==== EXTRACTED MATERIAL
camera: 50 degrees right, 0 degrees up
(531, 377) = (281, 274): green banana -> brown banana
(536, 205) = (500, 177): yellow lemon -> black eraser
========
==== EXTRACTED MATERIAL
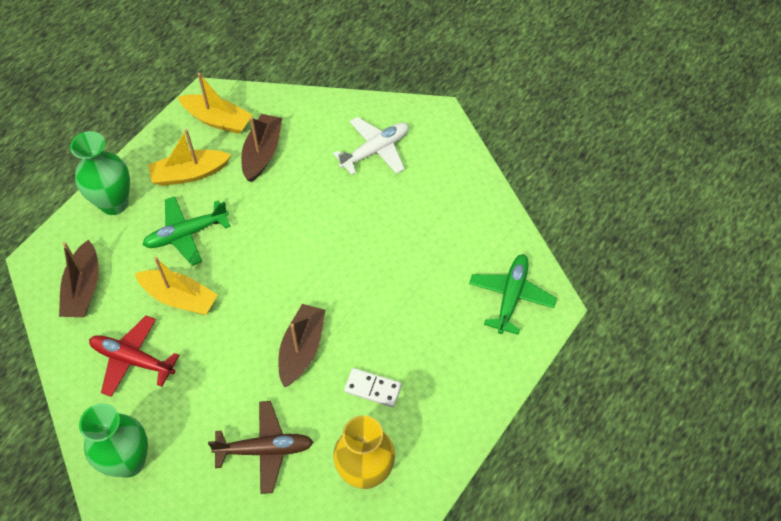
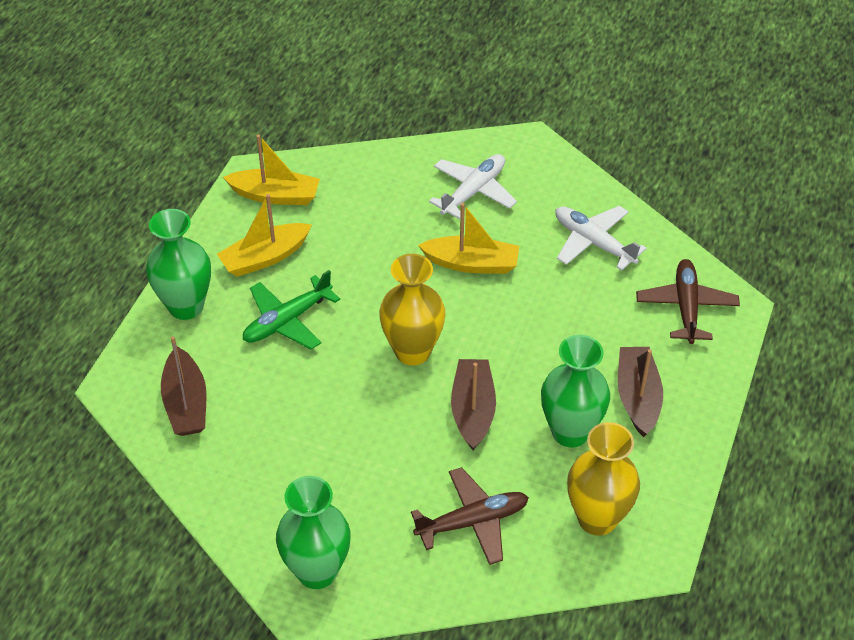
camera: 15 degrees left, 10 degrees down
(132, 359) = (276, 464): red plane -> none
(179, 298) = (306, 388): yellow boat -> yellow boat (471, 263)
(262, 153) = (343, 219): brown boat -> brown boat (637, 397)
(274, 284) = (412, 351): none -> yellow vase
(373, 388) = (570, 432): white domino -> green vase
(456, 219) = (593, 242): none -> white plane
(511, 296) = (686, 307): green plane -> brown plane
========
==== EXTRACTED MATERIAL
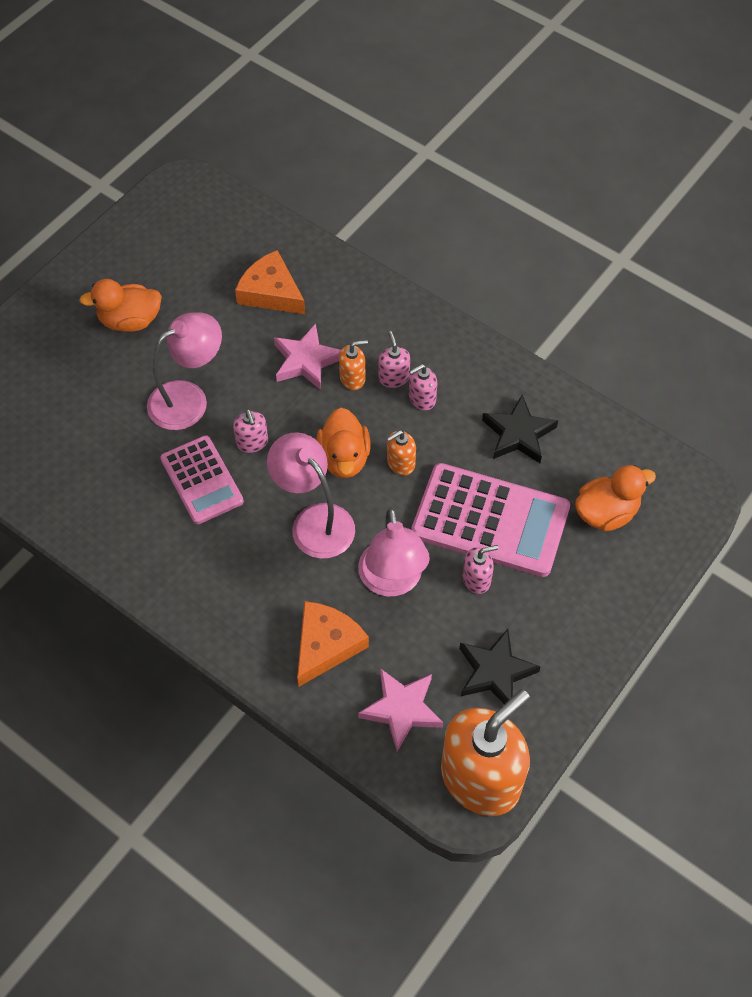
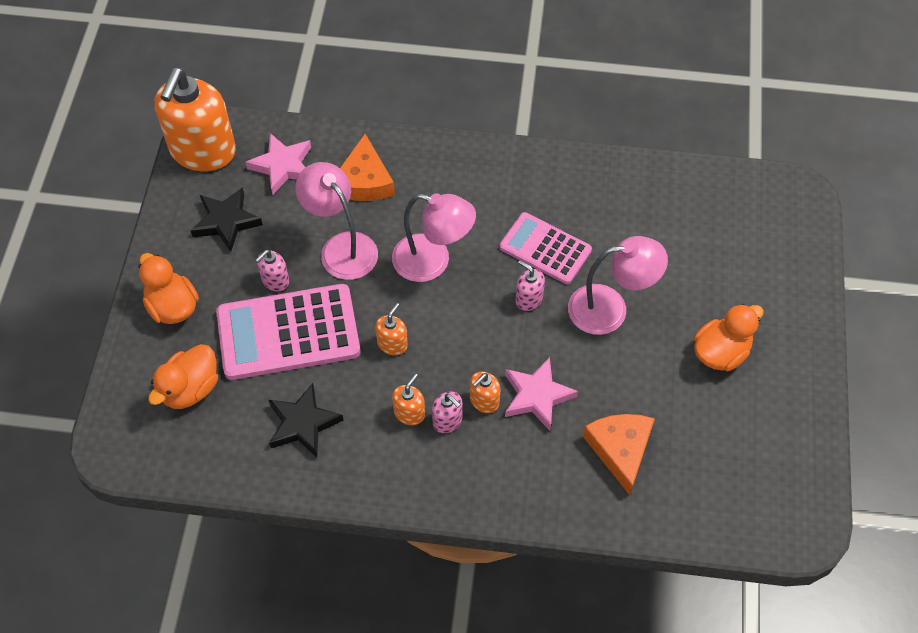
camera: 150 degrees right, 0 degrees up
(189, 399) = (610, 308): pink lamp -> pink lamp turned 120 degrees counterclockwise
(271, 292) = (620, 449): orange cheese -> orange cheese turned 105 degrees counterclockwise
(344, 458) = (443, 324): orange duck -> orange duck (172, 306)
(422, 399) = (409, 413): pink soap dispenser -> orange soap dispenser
========
Scan the entries for lines with the word "orange". The number of such lines is the whole answer.

3